Work item: In the material below, the line holding "turquoise cap: 0 -> 1" and every line after it should be reproduced exactly, please, with pictures omitted.

————————

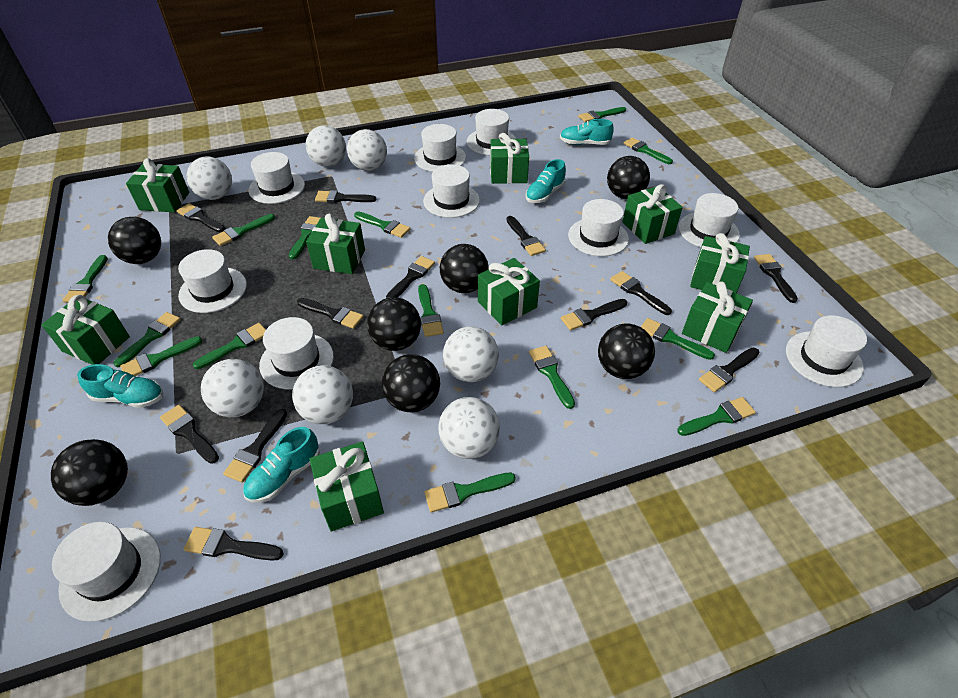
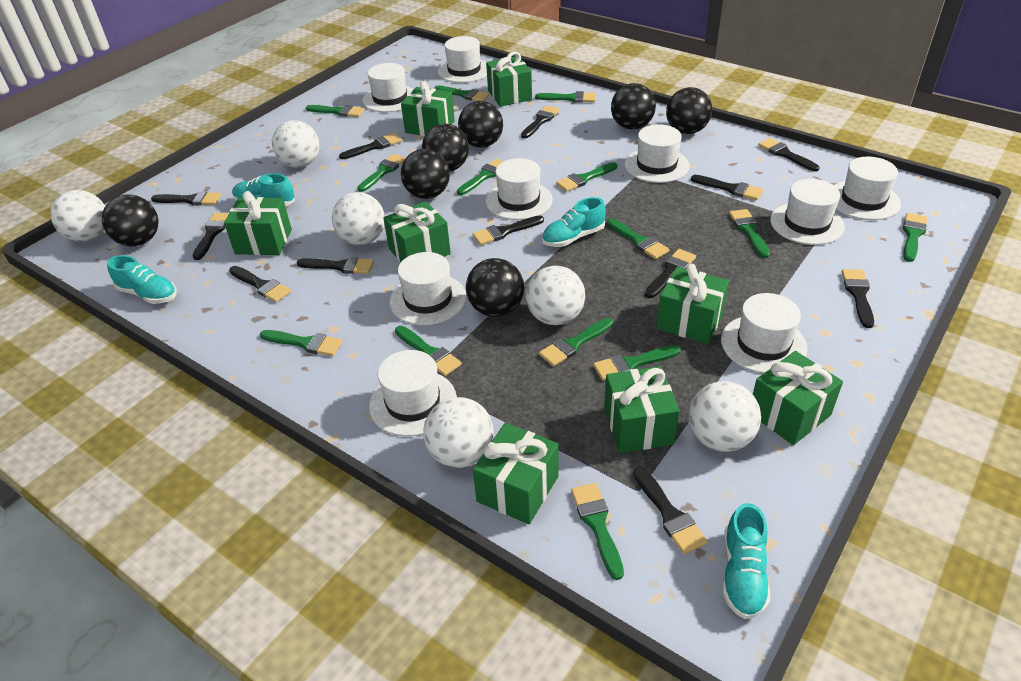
green gift: 9 -> 8
white ball: 7 -> 6
white hat: 10 -> 9

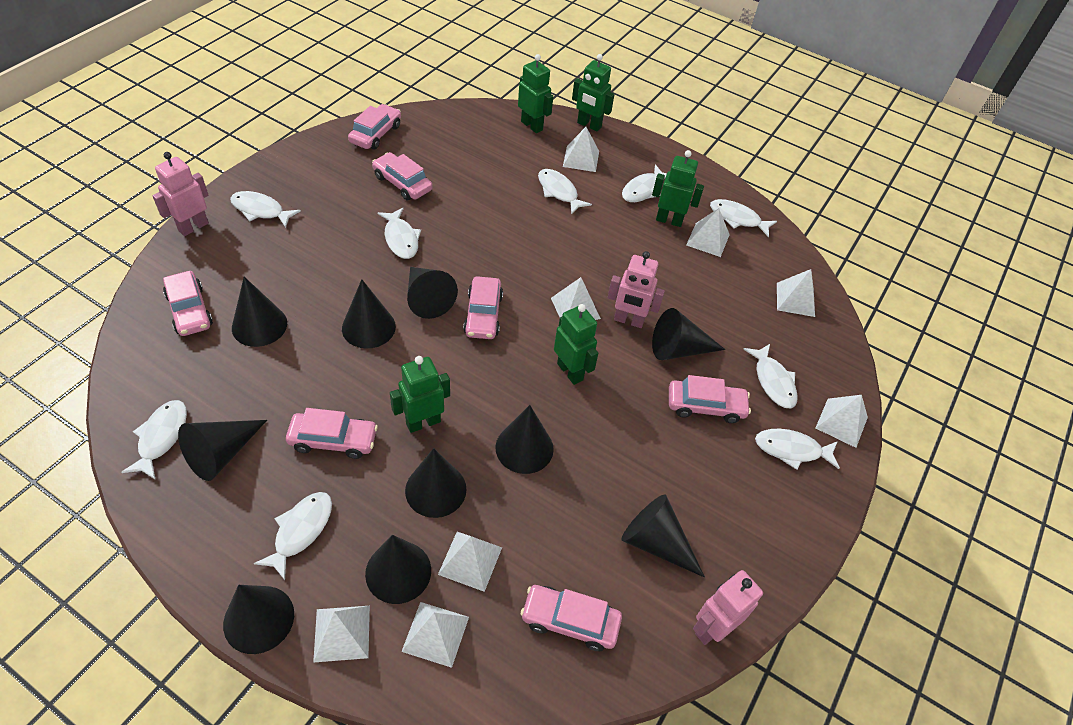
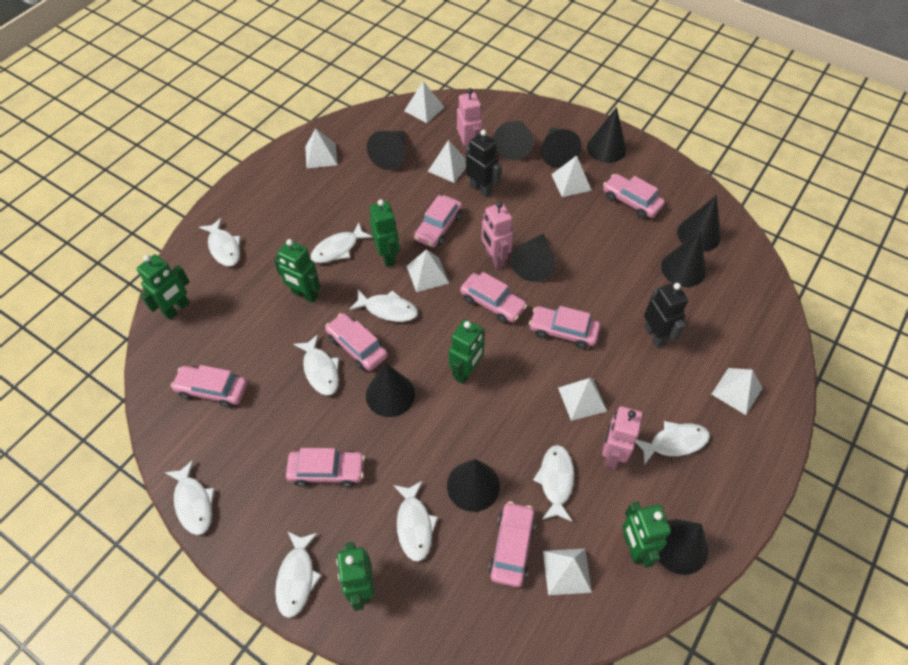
black robot: 0 -> 2
green robot: 5 -> 6
pink car: 7 -> 8

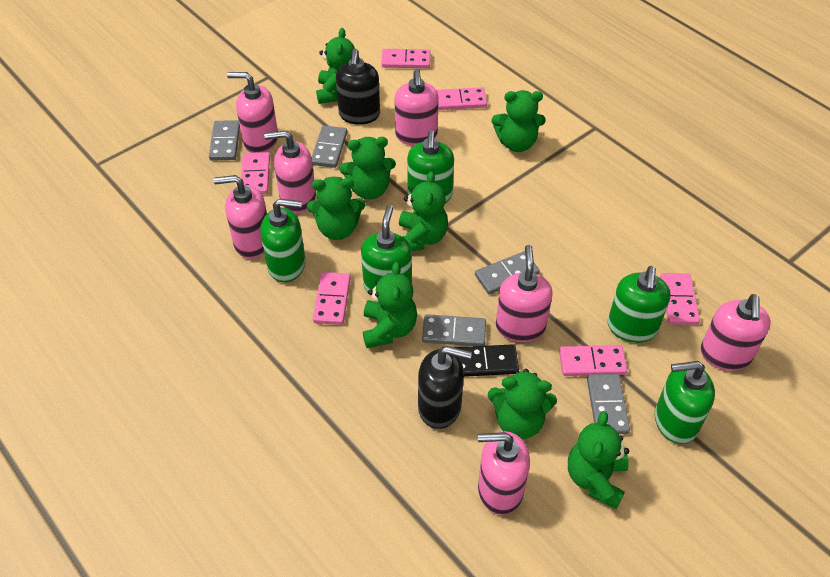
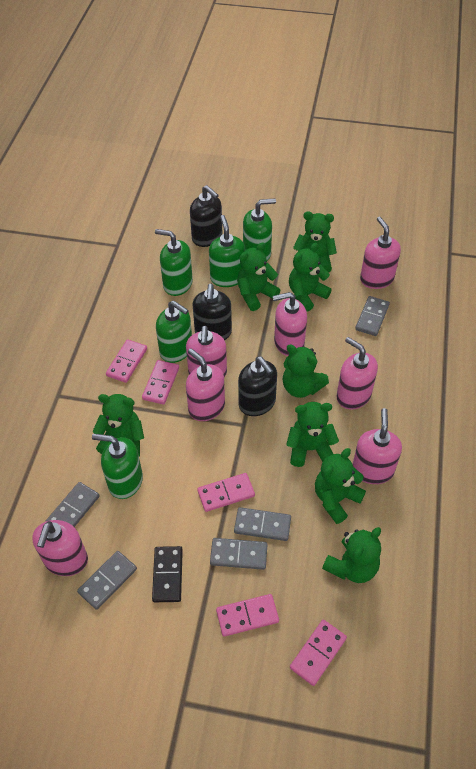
black soap dispenser: 2 -> 3
pink domino: 6 -> 5

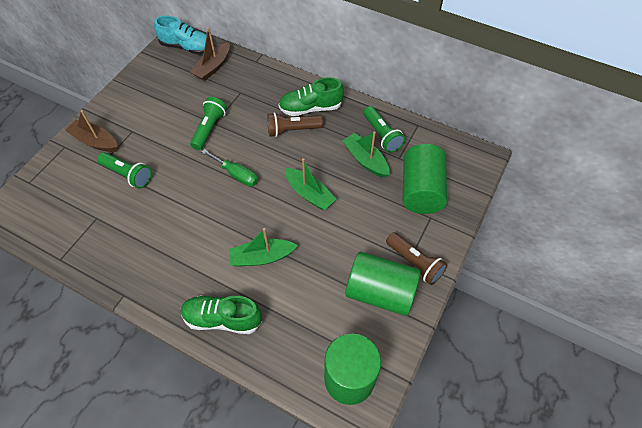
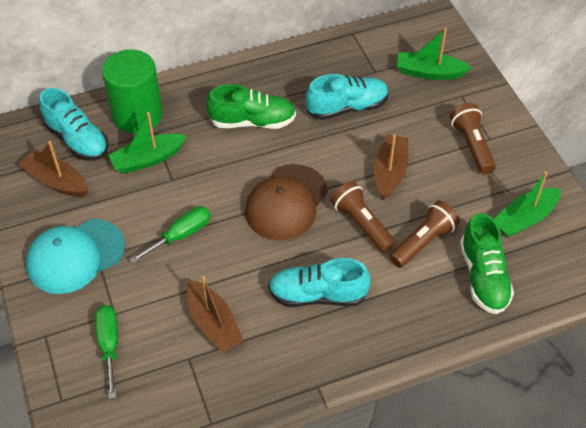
brown boat: 2 -> 3
brown cap: 0 -> 1
brown flashlight: 2 -> 3
green cylinder: 3 -> 1
green flashlight: 3 -> 0
green screwdriver: 1 -> 2
turquoise cap: 0 -> 1
turquoise shoe: 1 -> 3

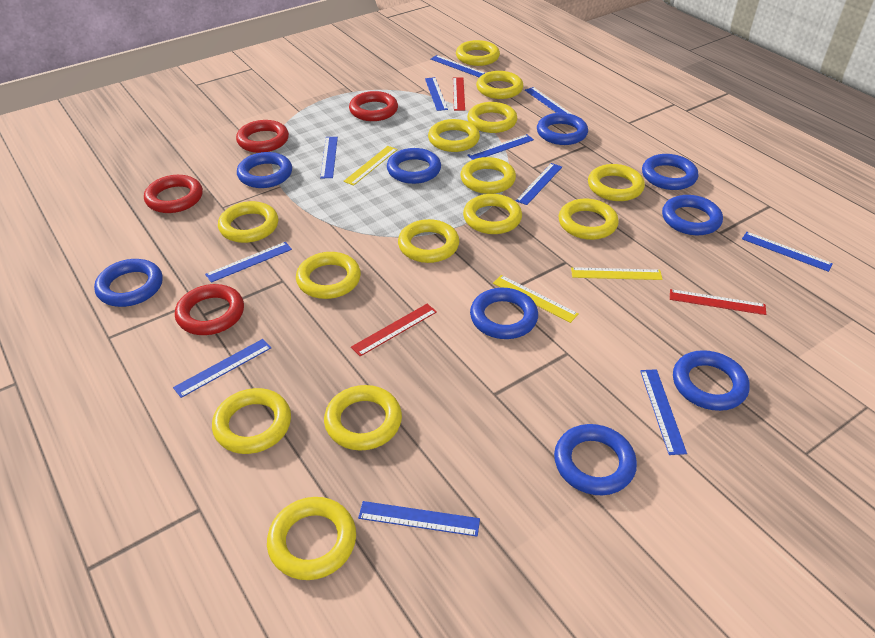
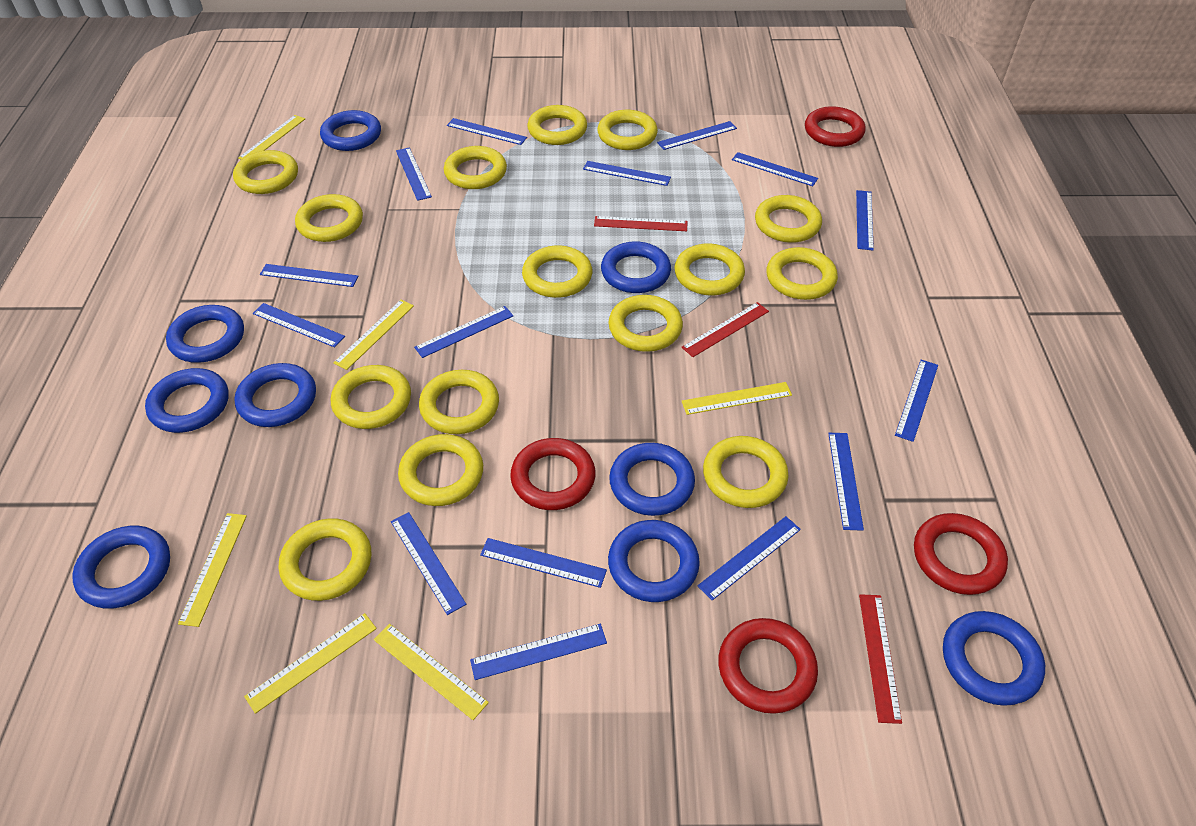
blue ruler: 11 -> 15
yellow ring: 14 -> 15
yellow ruler: 3 -> 6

————————

Task result:
turquoise cap: 0 -> 1
turquoise shoe: 1 -> 3

blue ruler: 11 -> 15
yellow ring: 14 -> 15
yellow ruler: 3 -> 6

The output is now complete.